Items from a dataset

:::::

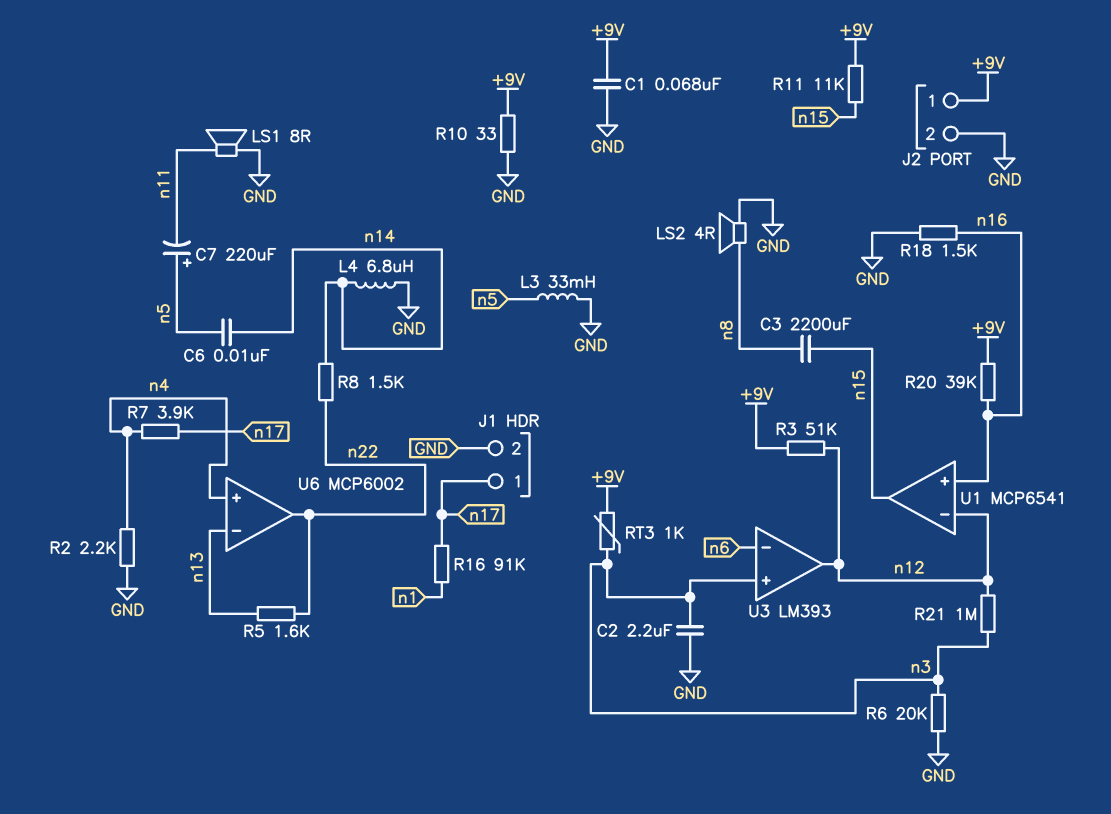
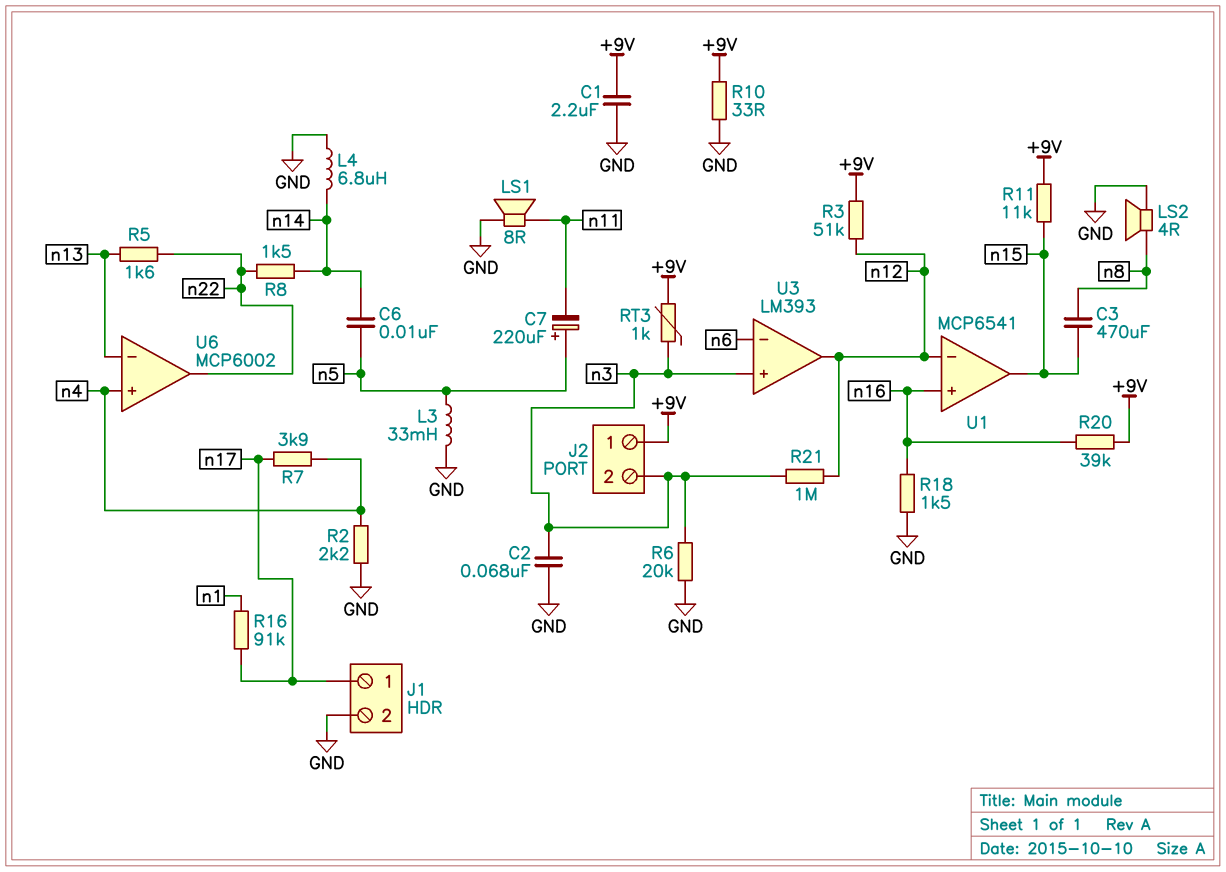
C1: 68nF (+9V, GND) -> 2.2uF (+9V, GND)
C2: 2.2uF (GND, n3) -> 68nF (GND, n3)
C3: 2200uF (n8, n15) -> 470uF (n8, n15)
J2 pin 2: GND -> n3

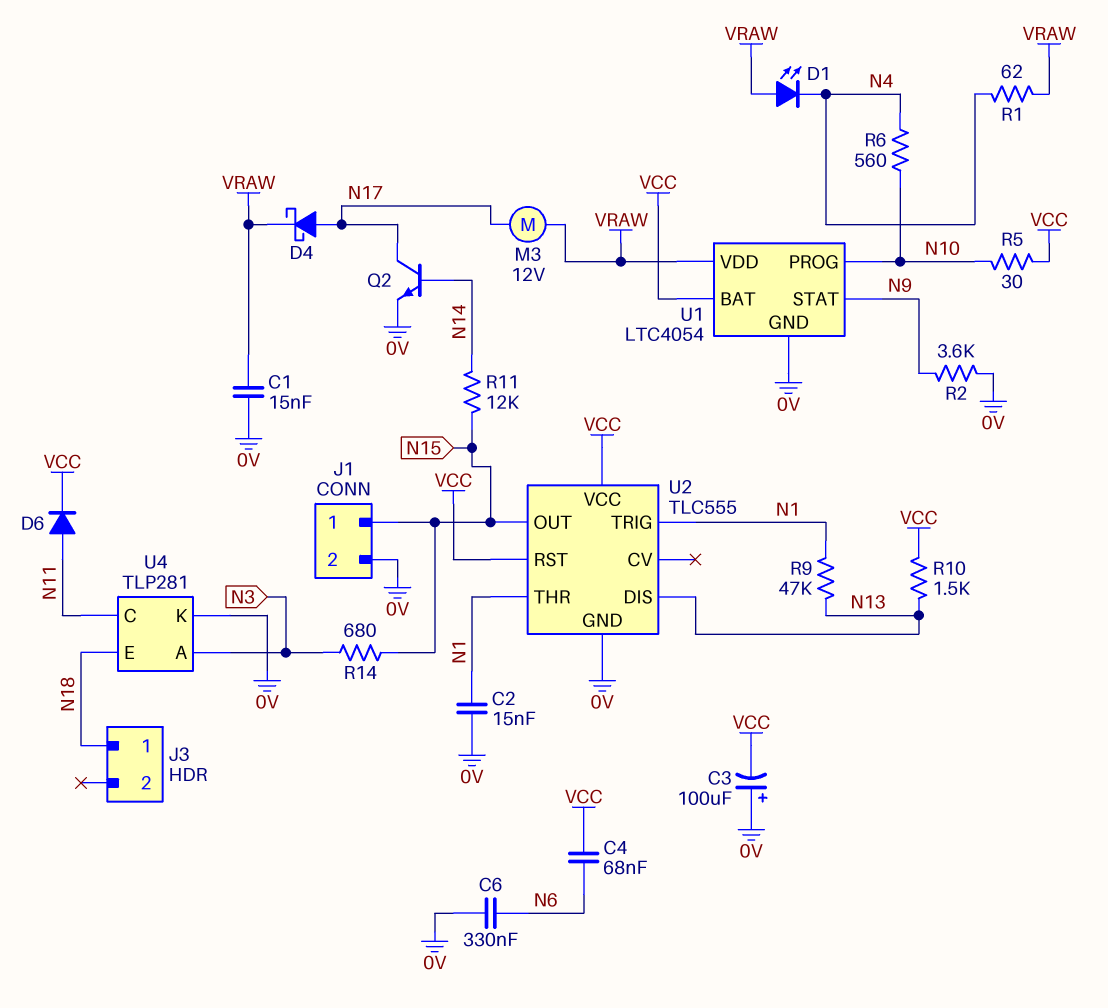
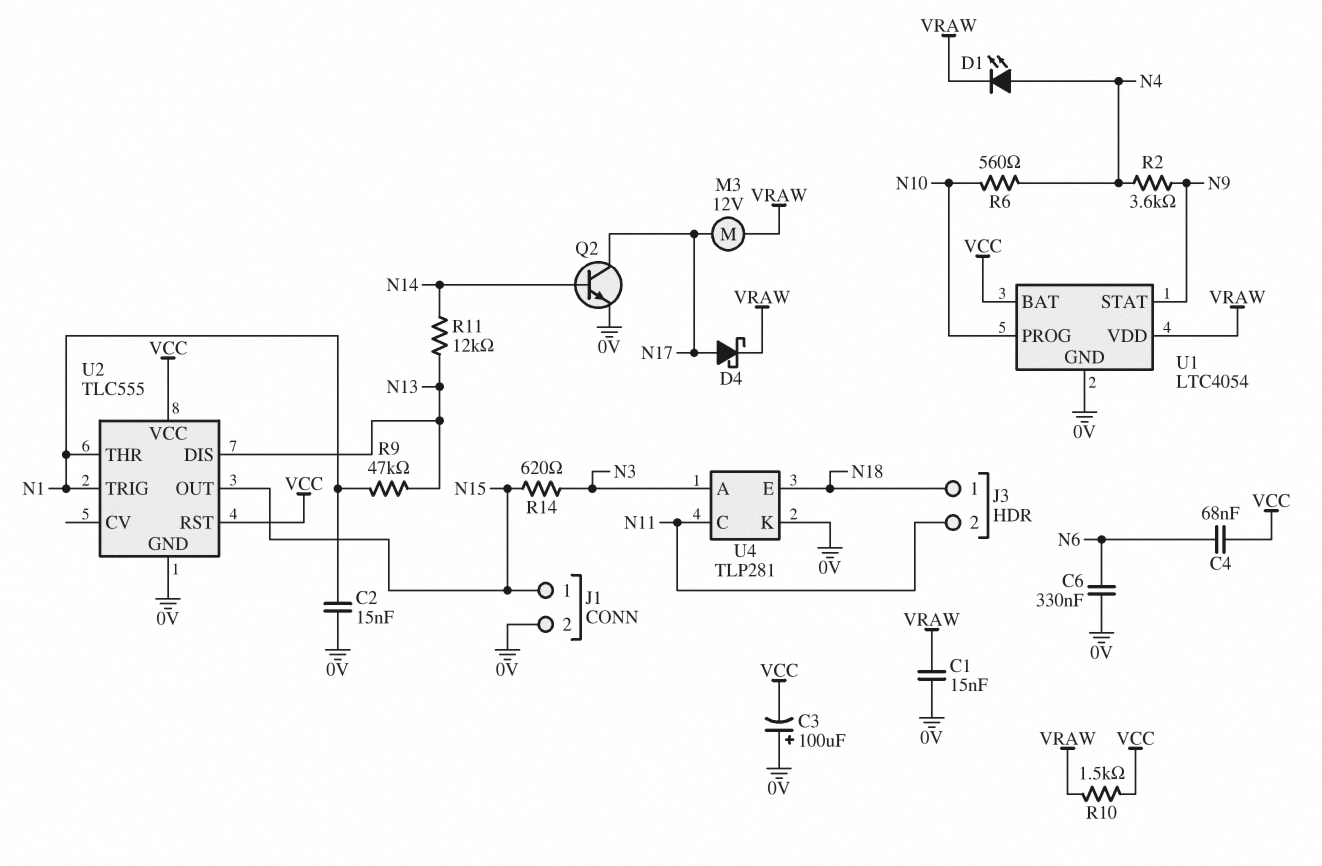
D1: LED (A VRAW, K N4) -> LED (A N4, K VRAW)
D6: diode (A N11, K VCC) -> none
J3 pin 2: none -> N11
R1: 62 (N4, VRAW) -> none
R2: 3.6k (0V, N9) -> 3.6k (N4, N9)
R5: 30 (N10, VCC) -> none
R10: 1.5k (N13, VCC) -> 1.5k (VCC, VRAW)
R11: 12k (N14, N15) -> 12k (N13, N14)
R14: 680 (N3, N15) -> 620 (N3, N15)

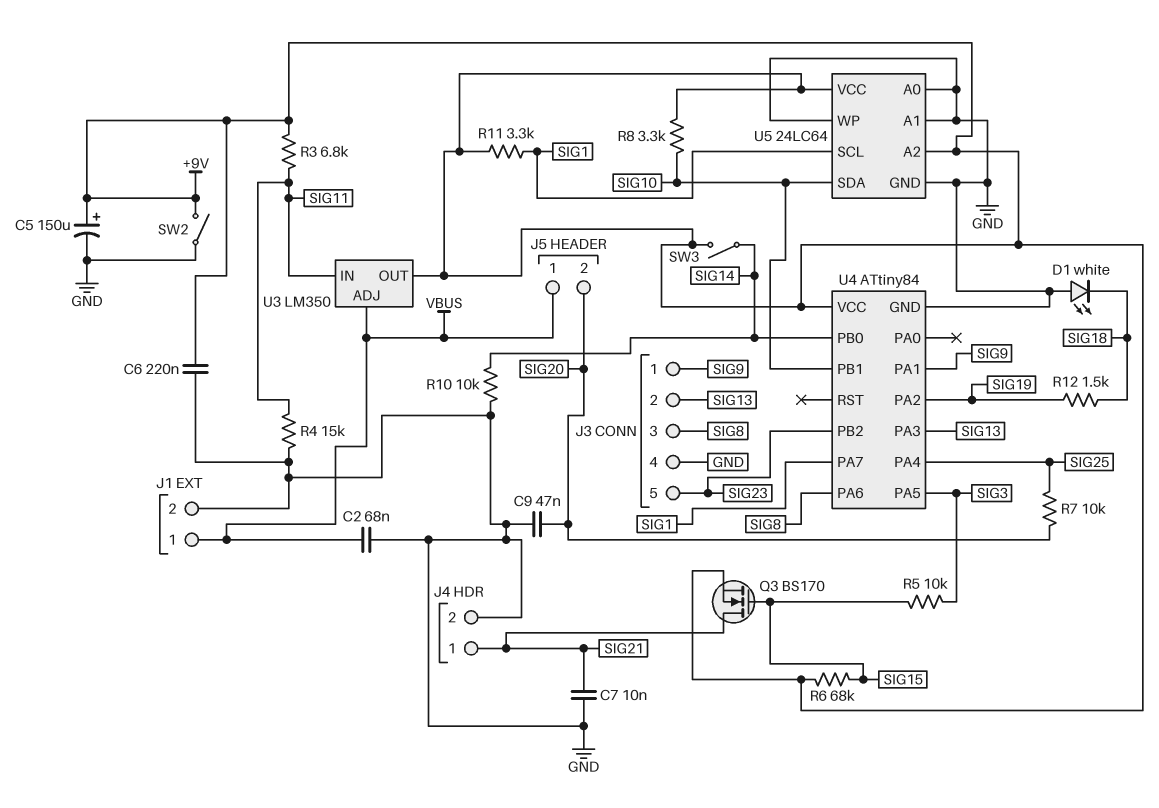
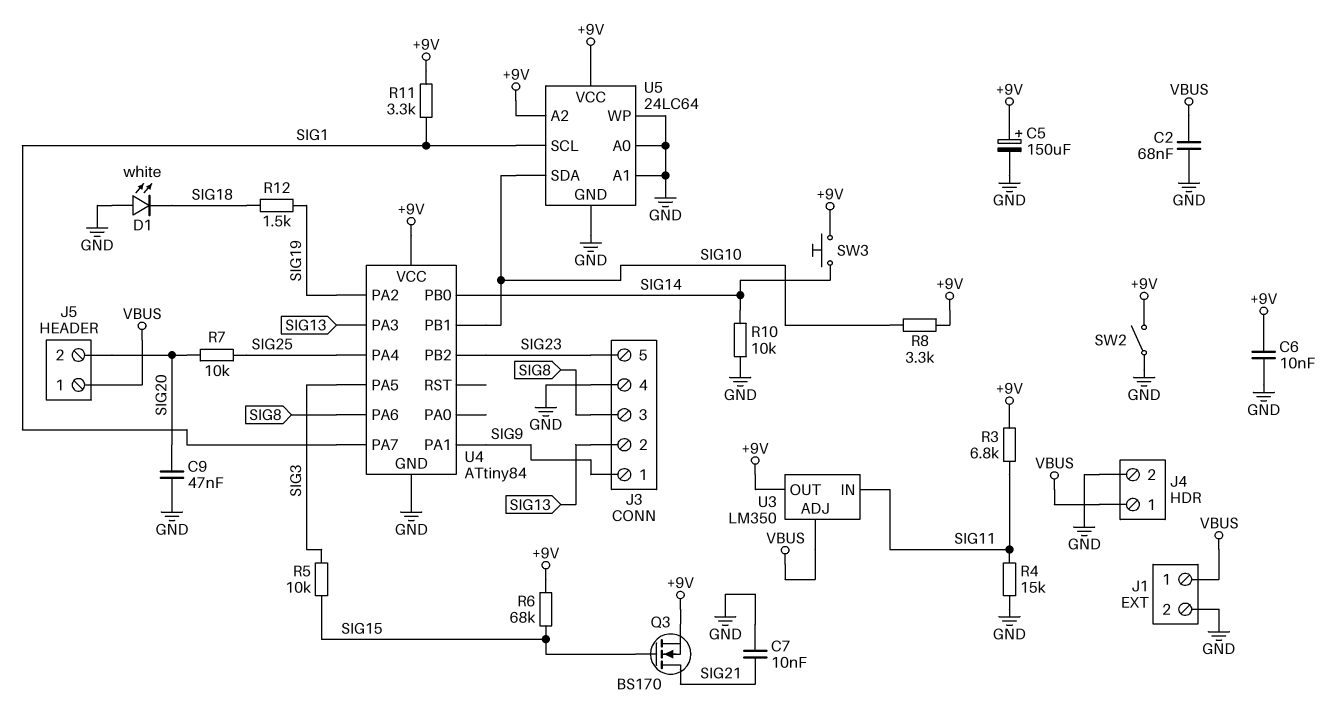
C6: 220nF (+9V, GND) -> 10nF (+9V, GND)
J4 pin 1: SIG21 -> VBUS
SW3: switch (+9V, SIG14) -> button (+9V, SIG14)

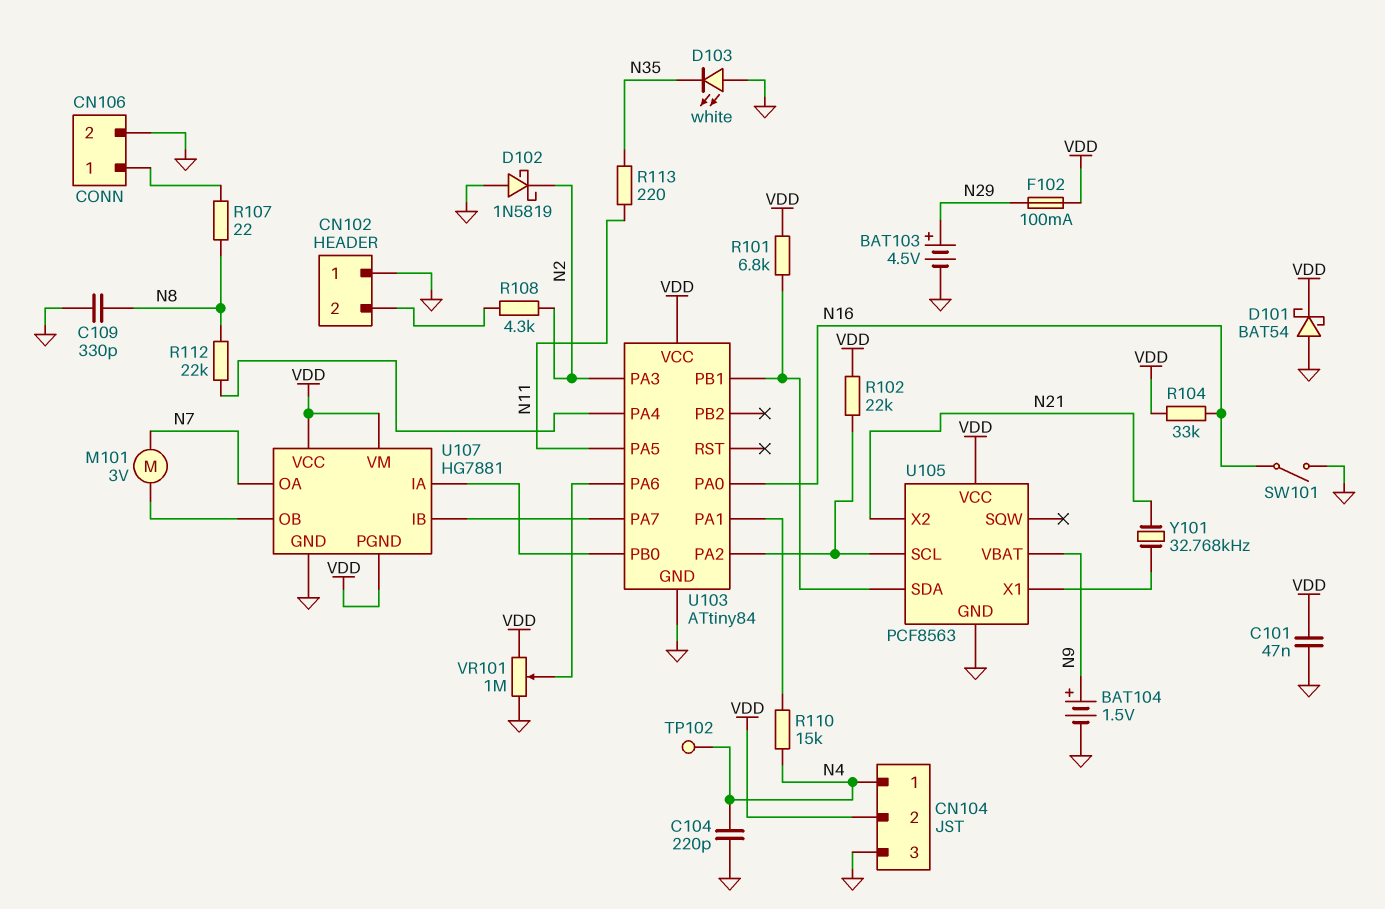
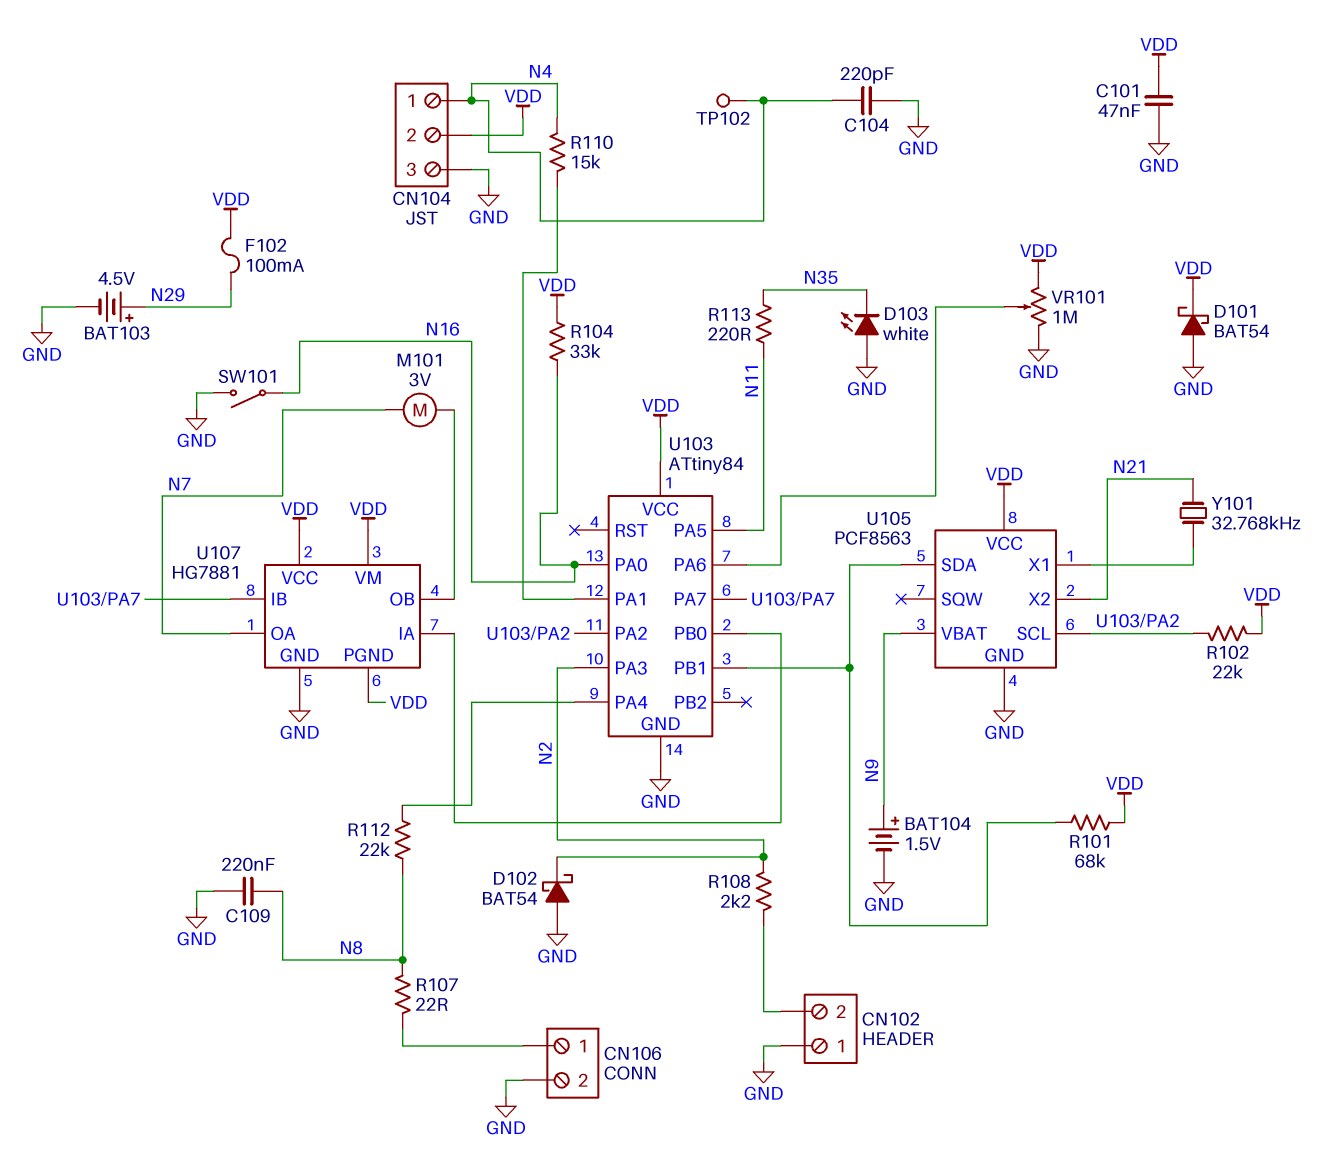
C109: 330pF (GND, N8) -> 220nF (GND, N8)
D102: schottky 1N5819 (A GND, K N2) -> schottky BAT54 (A GND, K N2)
R101: 6.8k (U103/PB1, VDD) -> 68k (U103/PB1, VDD)
R108: 4.3k (CN102/2, N2) -> 2.2k (CN102/2, N2)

:::::

§ What you have to do: Beginning with the line that contains "C3: 2200uF (n8, n15) -> 470uF (n8, n15)" and ending with the last line of the entries above, repeat each line exactly, but not the pictures.

§ Solution to the exercise:
C3: 2200uF (n8, n15) -> 470uF (n8, n15)
J2 pin 2: GND -> n3

D1: LED (A VRAW, K N4) -> LED (A N4, K VRAW)
D6: diode (A N11, K VCC) -> none
J3 pin 2: none -> N11
R1: 62 (N4, VRAW) -> none
R2: 3.6k (0V, N9) -> 3.6k (N4, N9)
R5: 30 (N10, VCC) -> none
R10: 1.5k (N13, VCC) -> 1.5k (VCC, VRAW)
R11: 12k (N14, N15) -> 12k (N13, N14)
R14: 680 (N3, N15) -> 620 (N3, N15)

C6: 220nF (+9V, GND) -> 10nF (+9V, GND)
J4 pin 1: SIG21 -> VBUS
SW3: switch (+9V, SIG14) -> button (+9V, SIG14)

C109: 330pF (GND, N8) -> 220nF (GND, N8)
D102: schottky 1N5819 (A GND, K N2) -> schottky BAT54 (A GND, K N2)
R101: 6.8k (U103/PB1, VDD) -> 68k (U103/PB1, VDD)
R108: 4.3k (CN102/2, N2) -> 2.2k (CN102/2, N2)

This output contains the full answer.